[What is required]:
Reproduce the lines below exactly, from the one containing "JOY3 pin VRY: VP -> D13" through the one containing "LUX pin GND: 3V3 -> GND", both included. Leave out any pictures.

[Records supplied]:
....................

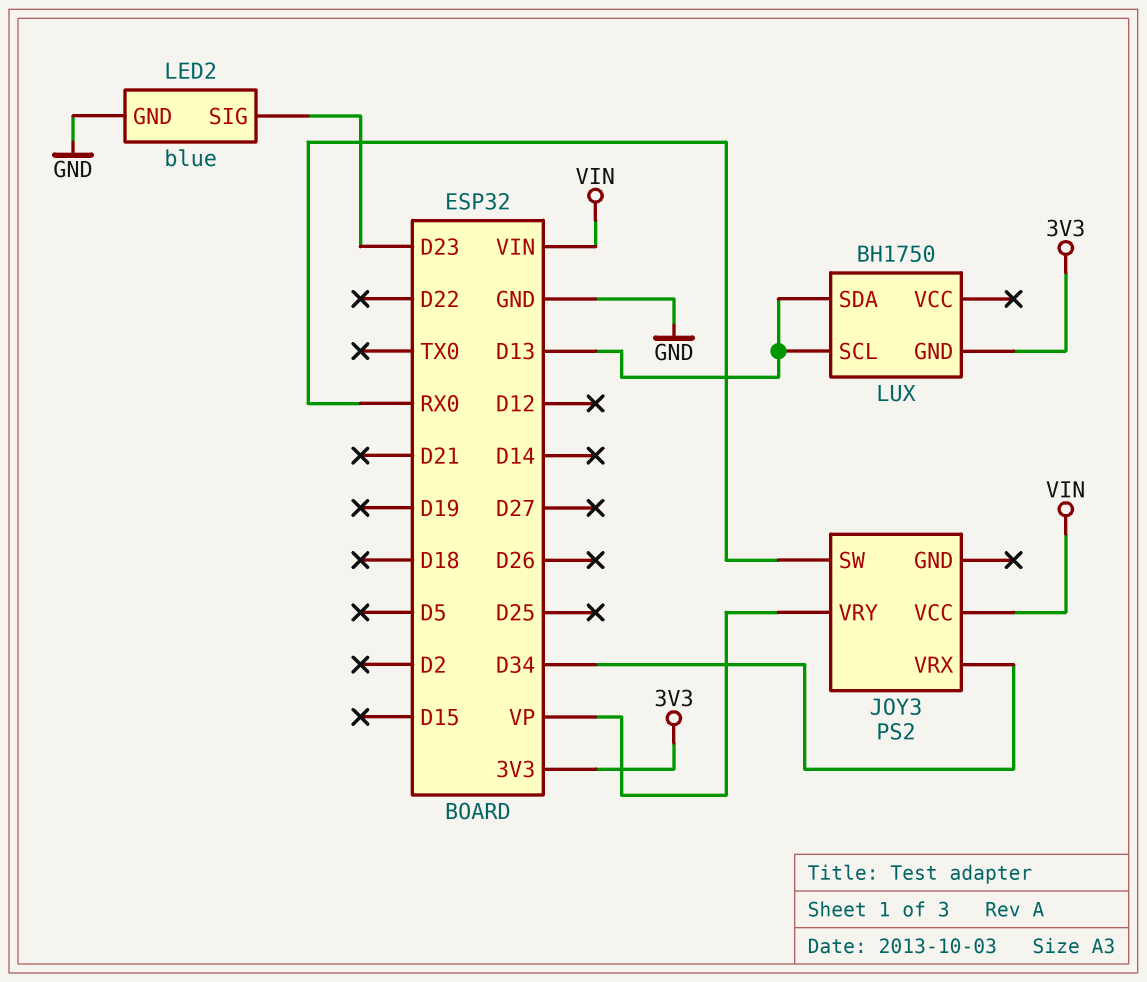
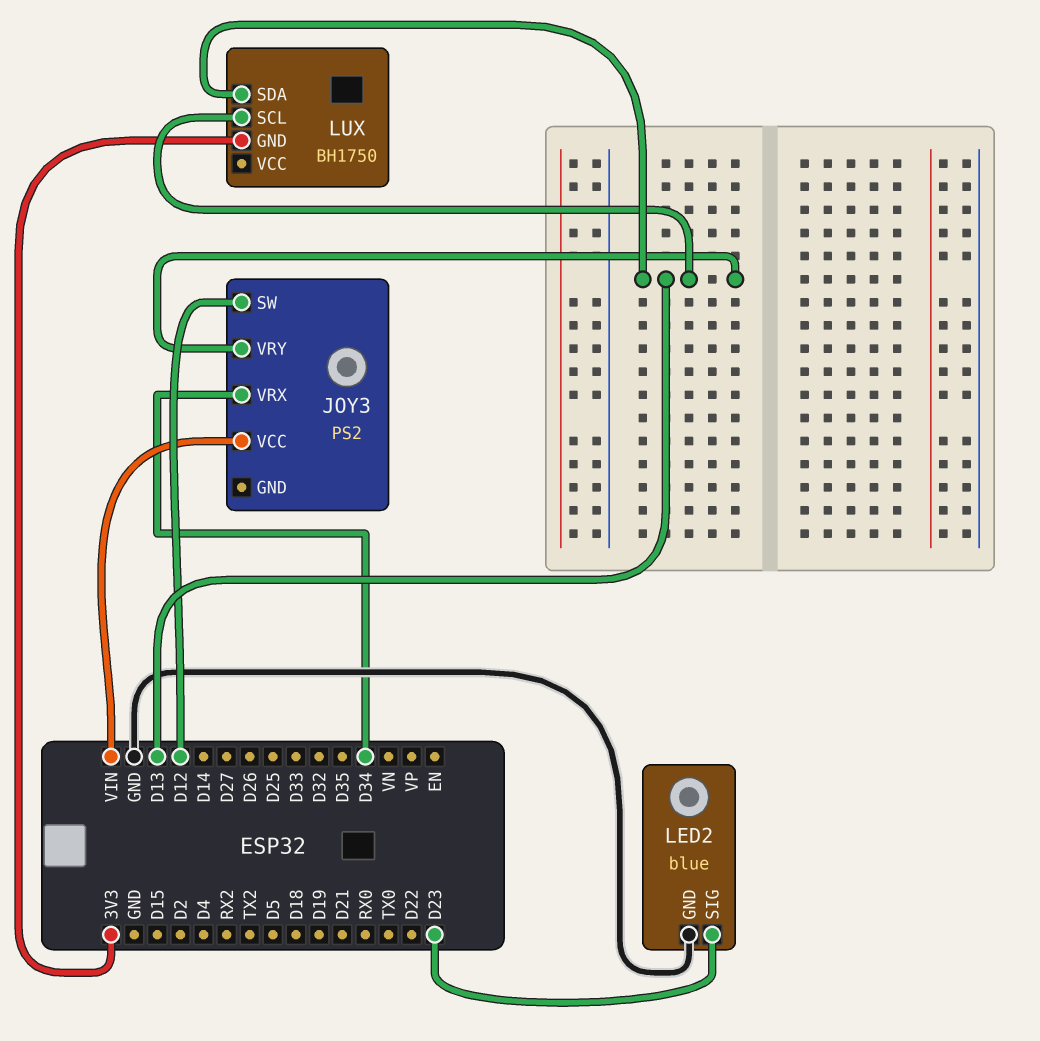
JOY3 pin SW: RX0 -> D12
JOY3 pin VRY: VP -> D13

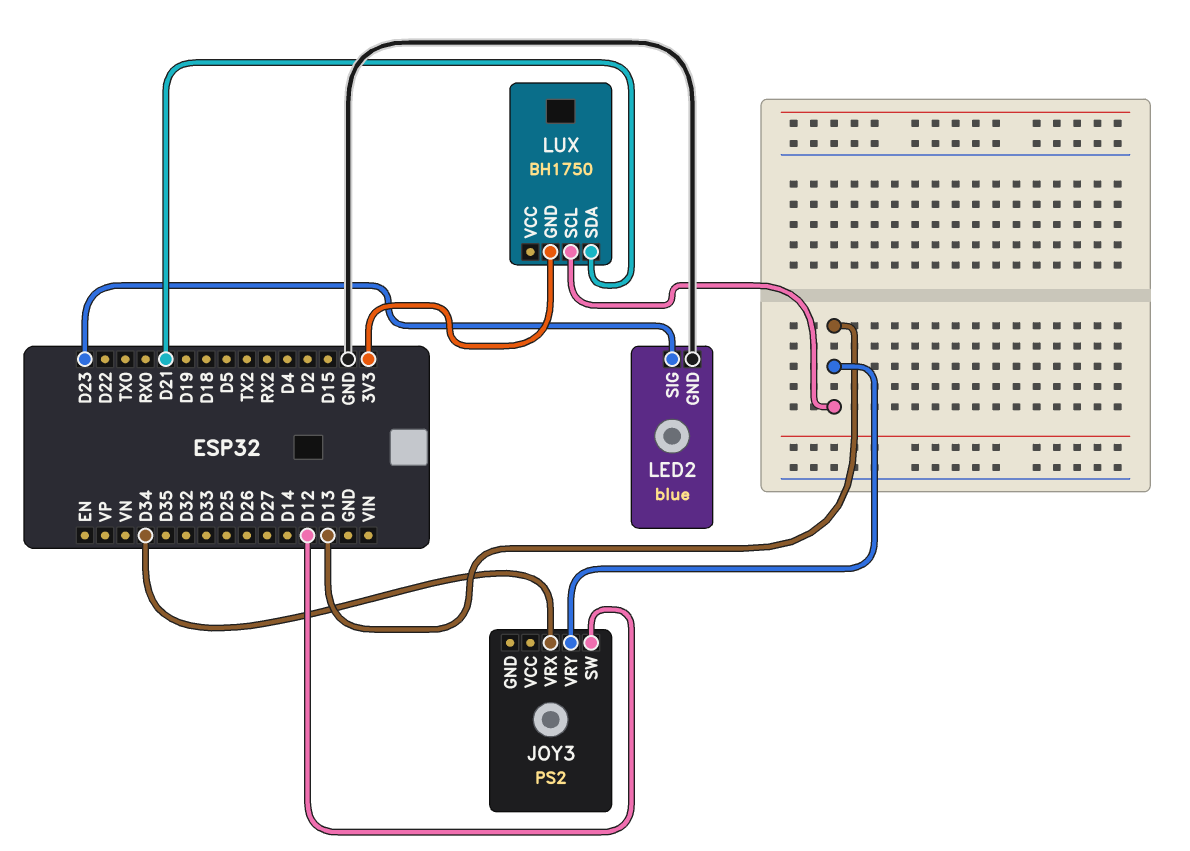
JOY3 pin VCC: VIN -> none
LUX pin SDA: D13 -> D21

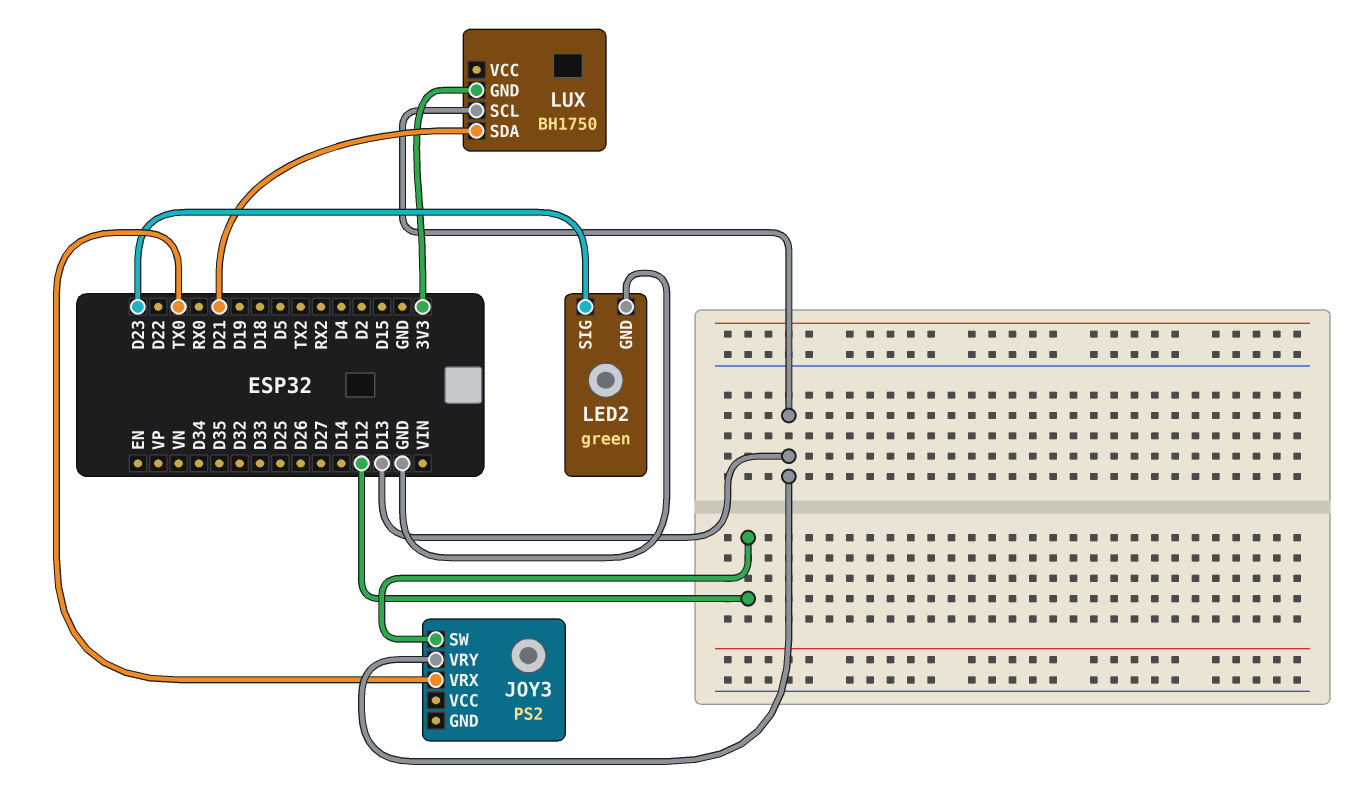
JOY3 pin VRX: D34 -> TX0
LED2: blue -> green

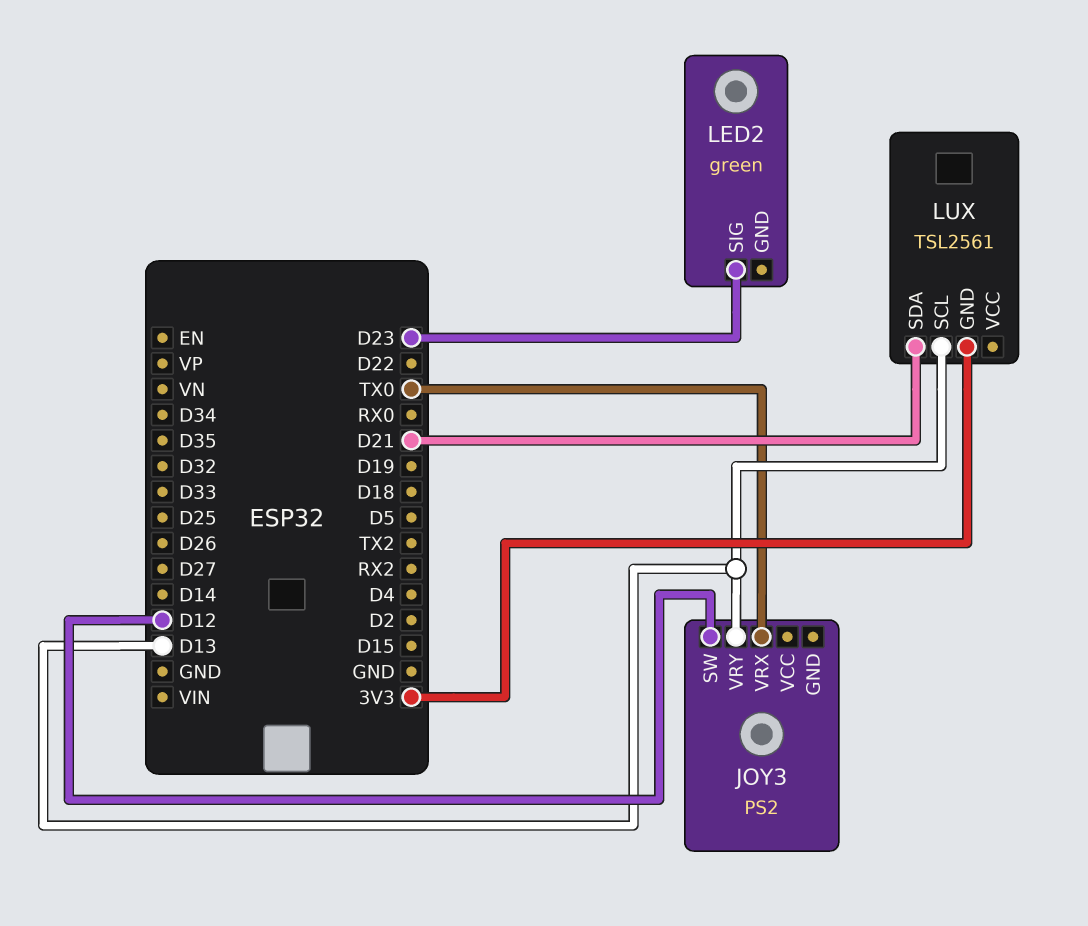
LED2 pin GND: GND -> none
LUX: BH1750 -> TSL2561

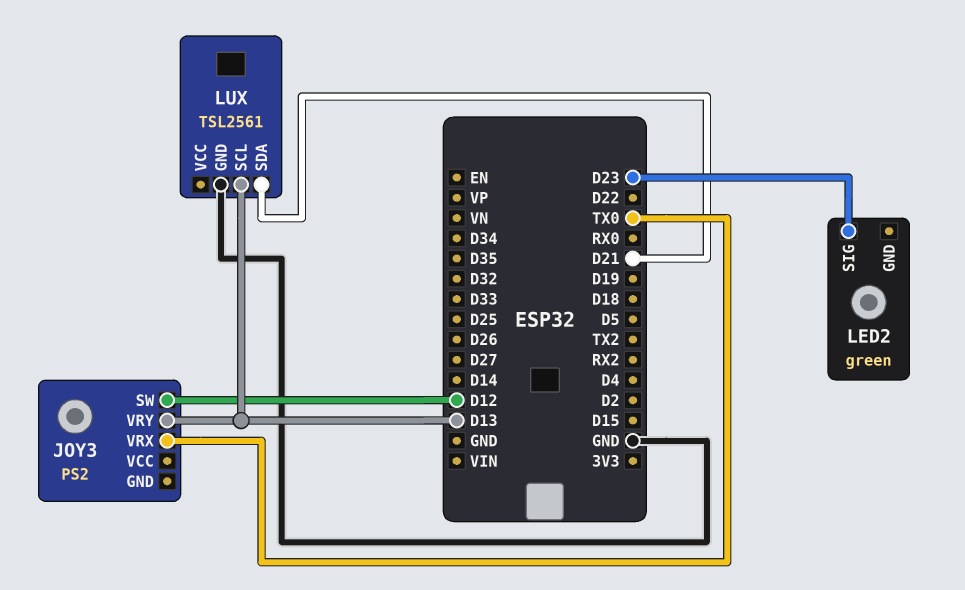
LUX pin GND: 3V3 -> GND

....................

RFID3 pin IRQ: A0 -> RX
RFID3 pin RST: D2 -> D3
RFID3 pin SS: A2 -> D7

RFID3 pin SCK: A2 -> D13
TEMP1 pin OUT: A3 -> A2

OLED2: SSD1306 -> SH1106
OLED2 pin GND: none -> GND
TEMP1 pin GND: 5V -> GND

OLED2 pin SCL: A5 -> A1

....................

[Reply to the task]:
JOY3 pin VRY: VP -> D13

JOY3 pin VCC: VIN -> none
LUX pin SDA: D13 -> D21

JOY3 pin VRX: D34 -> TX0
LED2: blue -> green

LED2 pin GND: GND -> none
LUX: BH1750 -> TSL2561

LUX pin GND: 3V3 -> GND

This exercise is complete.